+++ Data supplied

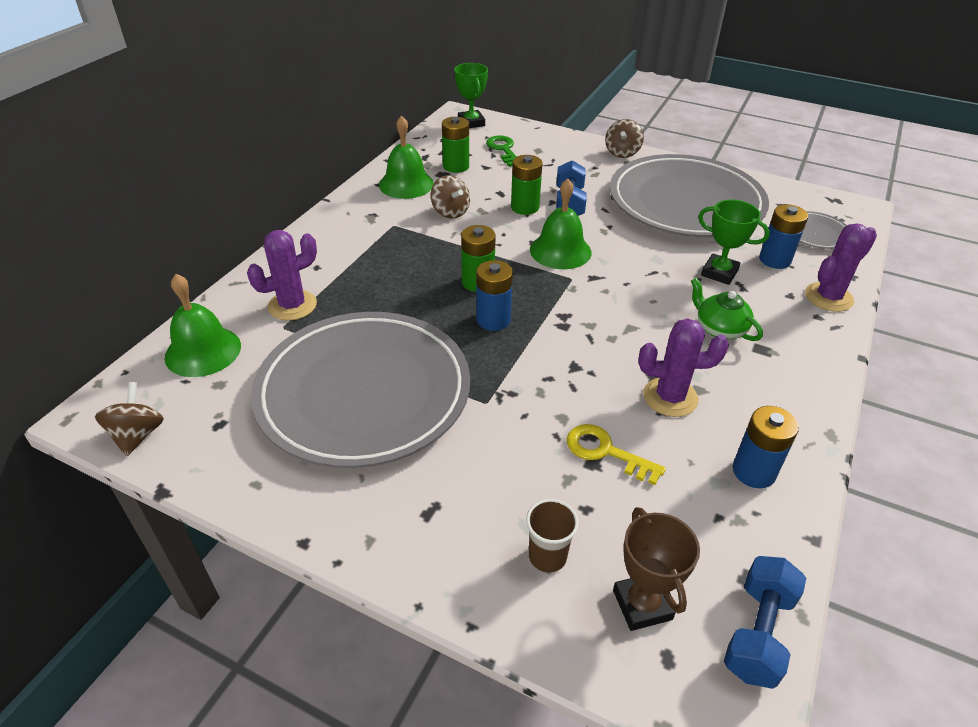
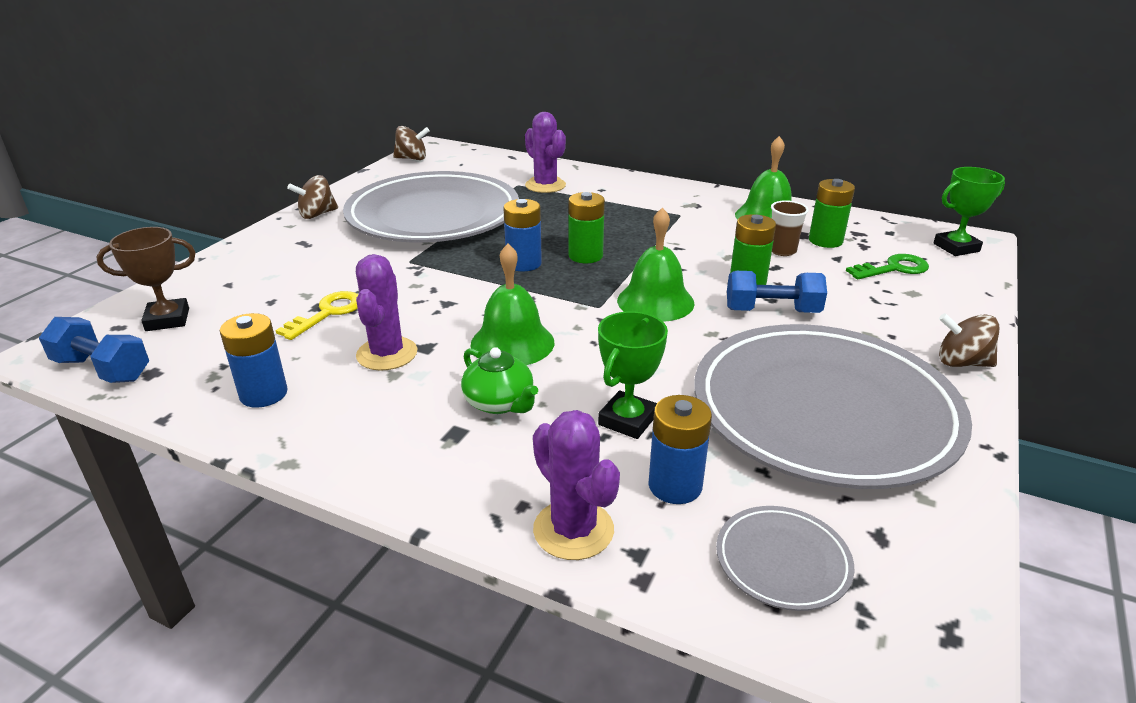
camera: 90 degrees right, 10 degrees down
green bell [165,274,241,377] -> green bell moved to [470,244,554,365]
brown spinning top [431,175,470,219] -> brown spinning top moved to [287,175,338,219]
brown cup [526,499,579,573] -> brown cup moved to [771,200,809,256]
green teapot [691,278,763,341] -> green teapot turned 90 degrees clockwise [461,347,538,414]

++++++

▶ [Task statement]
Scan the data above line by line. Please say how many lines hold the word "moved", and give only that number.

▶ [Expected answer]
3